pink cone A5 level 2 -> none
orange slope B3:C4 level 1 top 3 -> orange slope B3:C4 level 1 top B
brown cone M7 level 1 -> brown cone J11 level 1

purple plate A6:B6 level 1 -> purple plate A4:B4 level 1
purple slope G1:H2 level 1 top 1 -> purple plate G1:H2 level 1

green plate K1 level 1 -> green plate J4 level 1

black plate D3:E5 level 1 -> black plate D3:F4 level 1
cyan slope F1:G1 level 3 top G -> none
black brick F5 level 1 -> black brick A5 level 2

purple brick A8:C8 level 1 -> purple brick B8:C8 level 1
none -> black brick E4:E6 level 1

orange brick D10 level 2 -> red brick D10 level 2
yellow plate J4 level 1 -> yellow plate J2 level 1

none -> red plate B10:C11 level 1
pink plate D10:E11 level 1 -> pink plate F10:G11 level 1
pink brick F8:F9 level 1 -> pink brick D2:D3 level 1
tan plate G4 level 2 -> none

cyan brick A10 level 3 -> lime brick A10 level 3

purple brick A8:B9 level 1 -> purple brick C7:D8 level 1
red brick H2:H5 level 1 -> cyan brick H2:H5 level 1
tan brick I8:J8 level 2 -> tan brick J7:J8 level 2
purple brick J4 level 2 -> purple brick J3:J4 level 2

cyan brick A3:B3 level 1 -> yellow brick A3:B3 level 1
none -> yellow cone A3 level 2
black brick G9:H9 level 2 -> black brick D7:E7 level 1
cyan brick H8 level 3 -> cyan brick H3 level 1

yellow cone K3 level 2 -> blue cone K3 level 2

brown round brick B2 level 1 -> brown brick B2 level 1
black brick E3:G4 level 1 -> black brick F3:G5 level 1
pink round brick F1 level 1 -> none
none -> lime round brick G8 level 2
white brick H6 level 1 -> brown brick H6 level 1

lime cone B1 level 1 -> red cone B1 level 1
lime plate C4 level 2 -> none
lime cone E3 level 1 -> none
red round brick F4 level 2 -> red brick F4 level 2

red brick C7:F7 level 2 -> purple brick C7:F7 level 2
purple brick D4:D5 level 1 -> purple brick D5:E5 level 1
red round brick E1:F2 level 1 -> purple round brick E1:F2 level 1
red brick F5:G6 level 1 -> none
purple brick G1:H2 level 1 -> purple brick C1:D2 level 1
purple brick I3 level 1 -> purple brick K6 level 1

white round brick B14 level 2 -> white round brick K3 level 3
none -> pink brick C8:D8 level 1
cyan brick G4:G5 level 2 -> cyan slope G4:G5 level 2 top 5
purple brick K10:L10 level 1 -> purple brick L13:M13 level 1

┄┄┄┄┄┄┄┄┄┄

*WORK ITEM*:
Repeat precisely, and with nothing added, every line from the one containing "tan brick I8:J8" to the last line of the listing above.

*OUTPUT BELOW*:
tan brick I8:J8 level 2 -> tan brick J7:J8 level 2
purple brick J4 level 2 -> purple brick J3:J4 level 2

cyan brick A3:B3 level 1 -> yellow brick A3:B3 level 1
none -> yellow cone A3 level 2
black brick G9:H9 level 2 -> black brick D7:E7 level 1
cyan brick H8 level 3 -> cyan brick H3 level 1

yellow cone K3 level 2 -> blue cone K3 level 2

brown round brick B2 level 1 -> brown brick B2 level 1
black brick E3:G4 level 1 -> black brick F3:G5 level 1
pink round brick F1 level 1 -> none
none -> lime round brick G8 level 2
white brick H6 level 1 -> brown brick H6 level 1

lime cone B1 level 1 -> red cone B1 level 1
lime plate C4 level 2 -> none
lime cone E3 level 1 -> none
red round brick F4 level 2 -> red brick F4 level 2

red brick C7:F7 level 2 -> purple brick C7:F7 level 2
purple brick D4:D5 level 1 -> purple brick D5:E5 level 1
red round brick E1:F2 level 1 -> purple round brick E1:F2 level 1
red brick F5:G6 level 1 -> none
purple brick G1:H2 level 1 -> purple brick C1:D2 level 1
purple brick I3 level 1 -> purple brick K6 level 1

white round brick B14 level 2 -> white round brick K3 level 3
none -> pink brick C8:D8 level 1
cyan brick G4:G5 level 2 -> cyan slope G4:G5 level 2 top 5
purple brick K10:L10 level 1 -> purple brick L13:M13 level 1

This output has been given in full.